EXERCISE =
Write the entries below out again exactly, but skip the pictures.

===

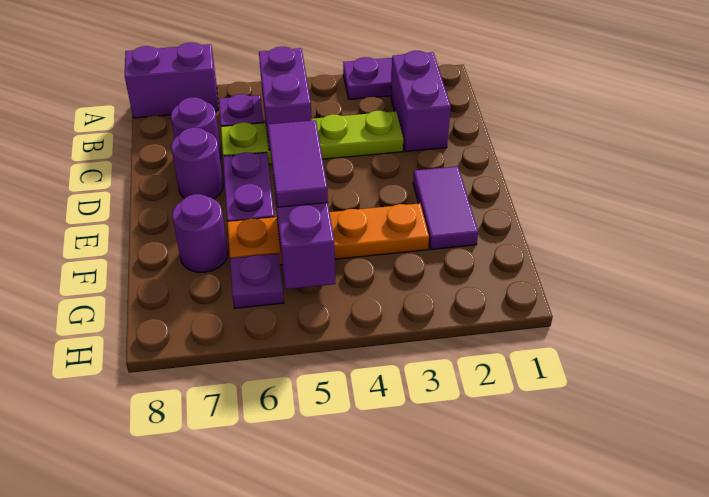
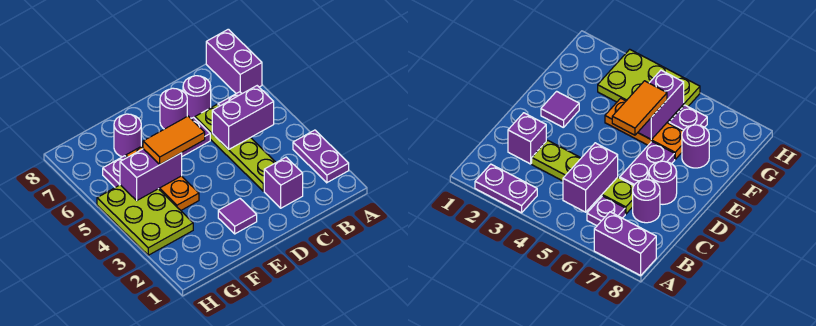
purple brick B2:C2 level 1 -> purple brick C2 level 1
purple tile E2:F2 level 1 -> purple tile E2 level 1
purple tile E5:F5 level 3 -> orange tile E5:F5 level 3
orange plate F3:F6 level 1 -> orange plate F4:F6 level 1
none -> lime plate G3:H5 level 1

===

EXPECTED OUTPUT =
purple brick B2:C2 level 1 -> purple brick C2 level 1
purple tile E2:F2 level 1 -> purple tile E2 level 1
purple tile E5:F5 level 3 -> orange tile E5:F5 level 3
orange plate F3:F6 level 1 -> orange plate F4:F6 level 1
none -> lime plate G3:H5 level 1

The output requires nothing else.